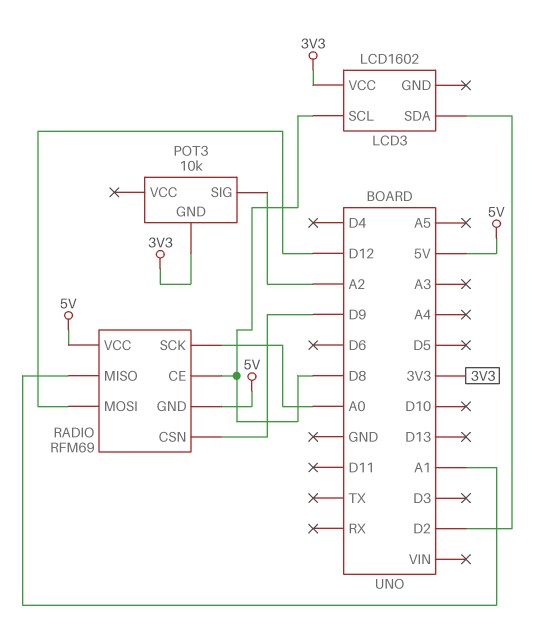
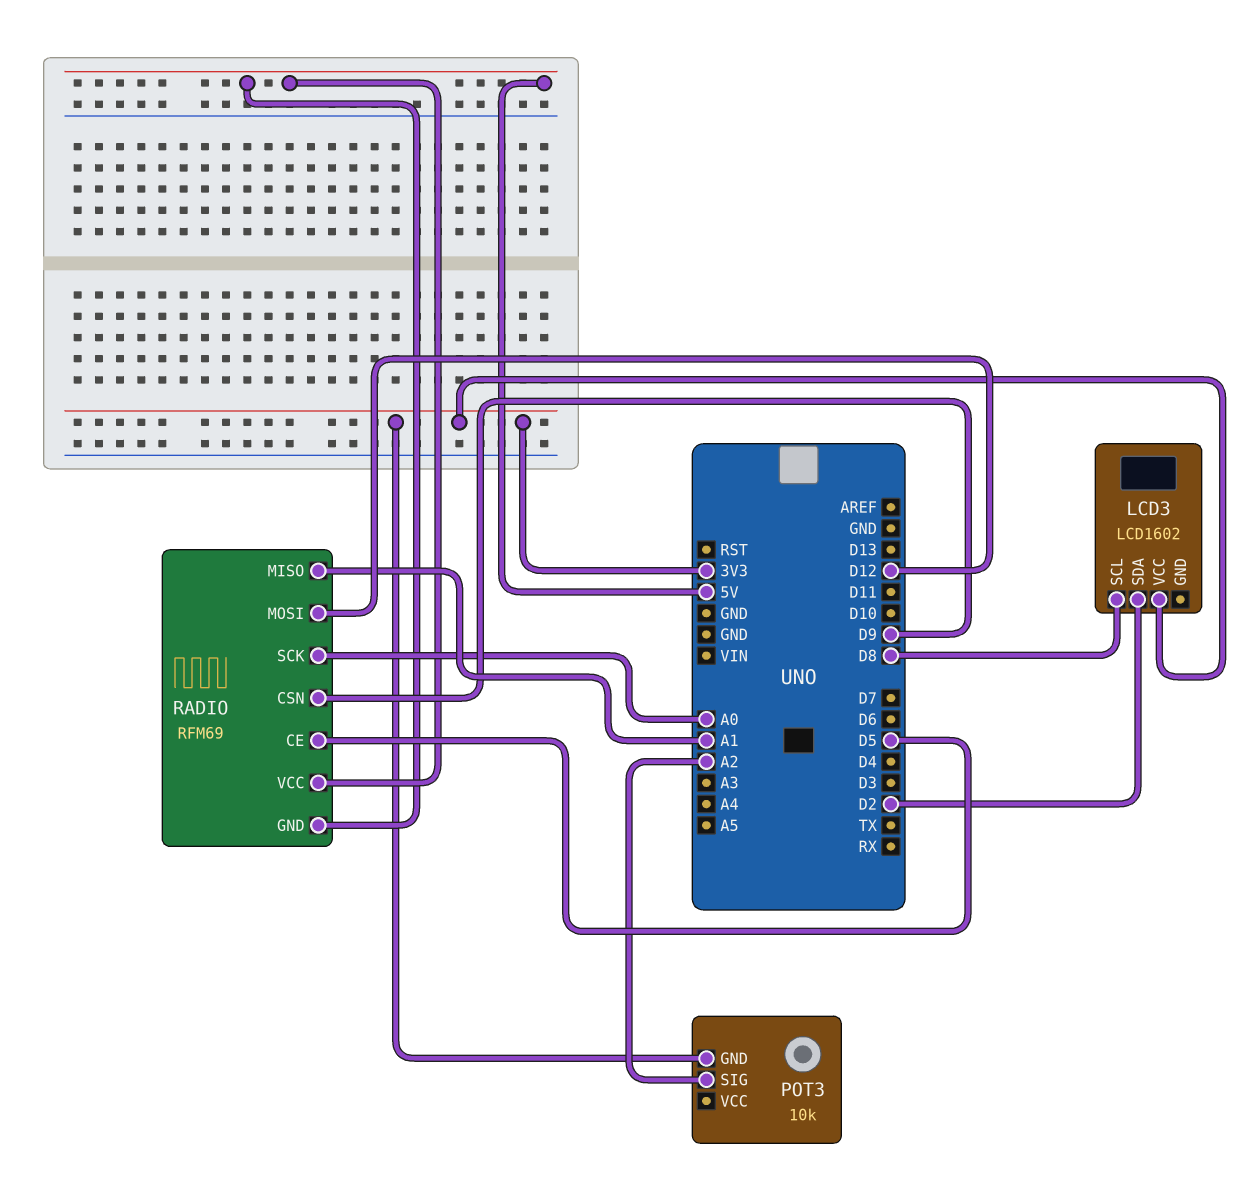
RADIO pin CE: D8 -> D5

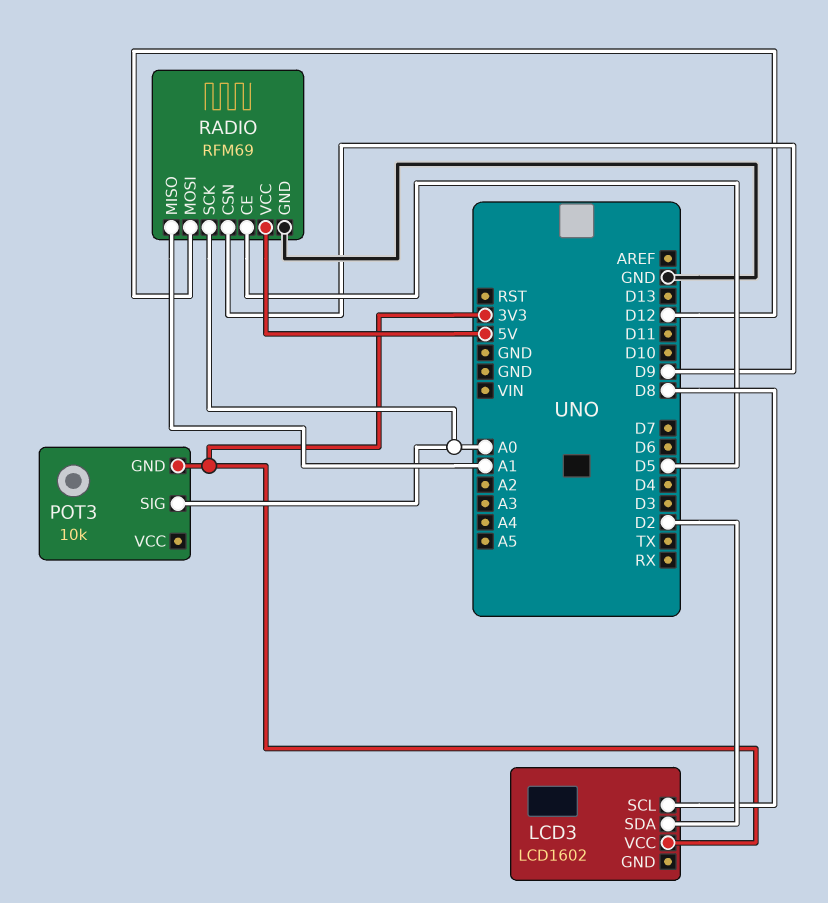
POT3 pin SIG: A2 -> A0
RADIO pin GND: 5V -> GND

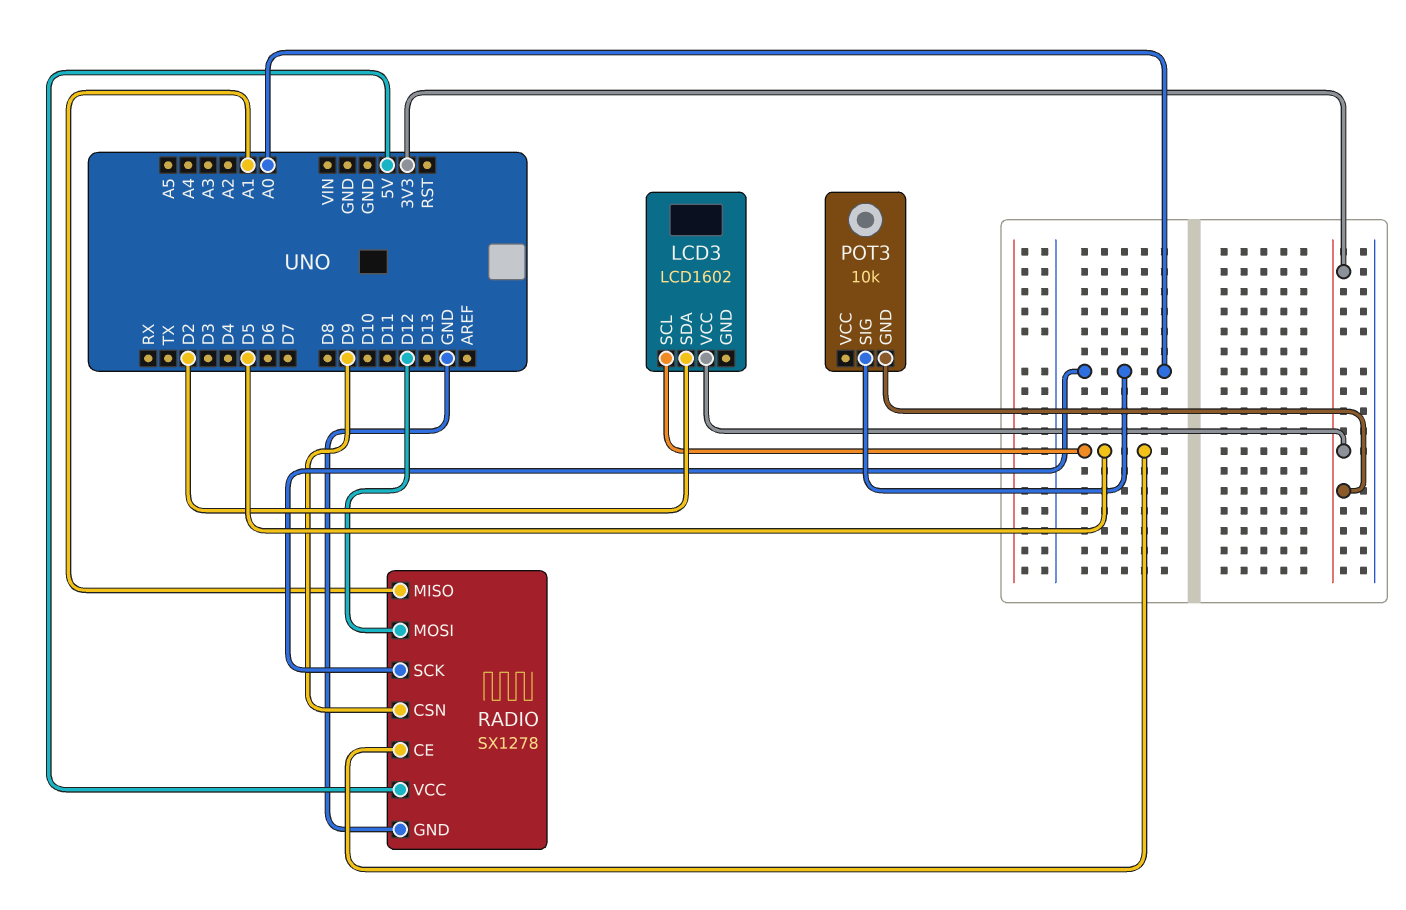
LCD3 pin SCL: D8 -> D5
RADIO: RFM69 -> SX1278

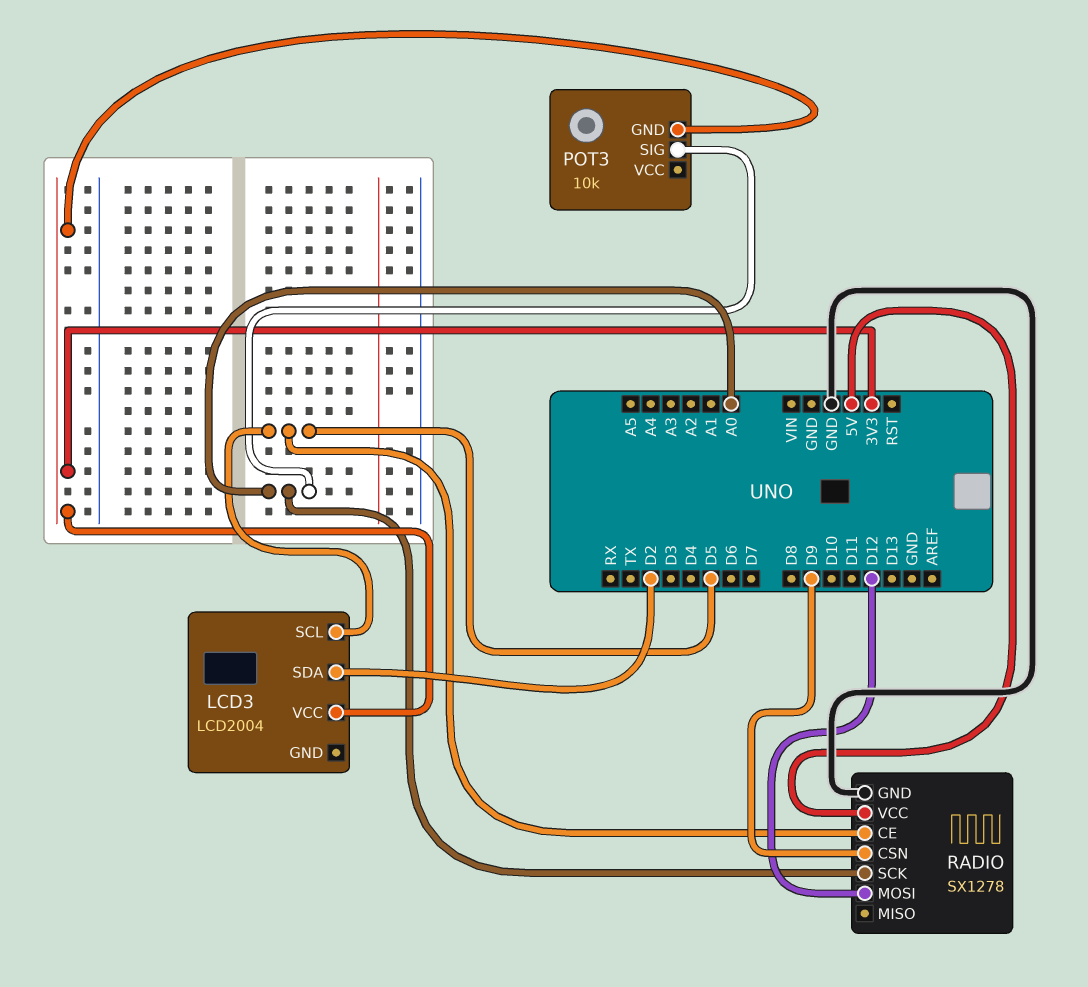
LCD3: LCD1602 -> LCD2004
RADIO pin MISO: A1 -> none

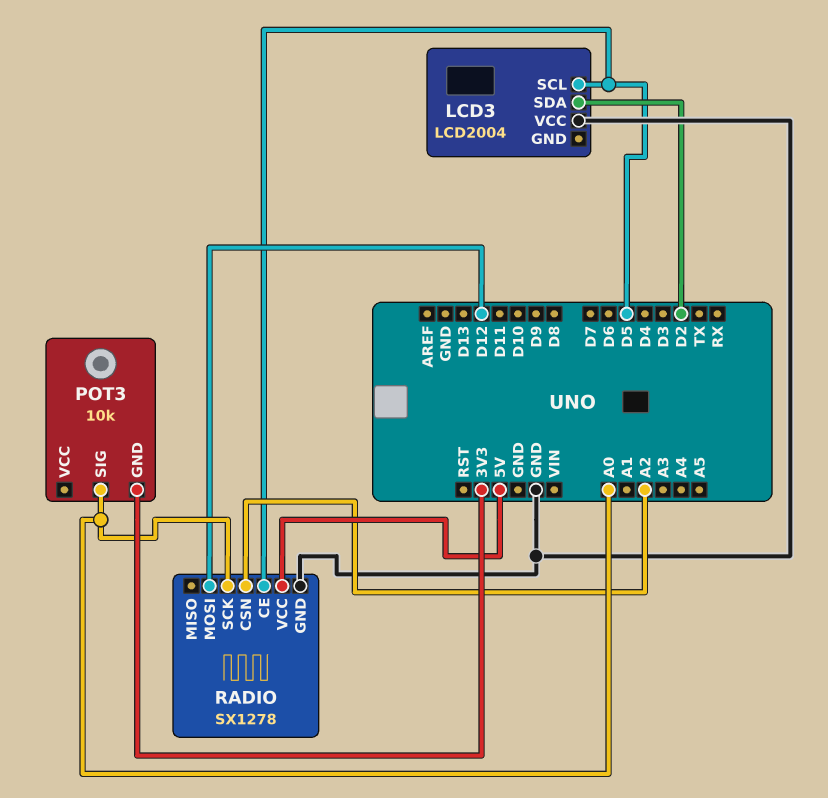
LCD3 pin VCC: 3V3 -> GND
RADIO pin CSN: D9 -> A2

━━━━━━

Exercise instructions: Within the records above, each line containing "RADIO" is to be returned.

Solution for this task:
RADIO pin CE: D8 -> D5
RADIO pin GND: 5V -> GND
RADIO: RFM69 -> SX1278
RADIO pin MISO: A1 -> none
RADIO pin CSN: D9 -> A2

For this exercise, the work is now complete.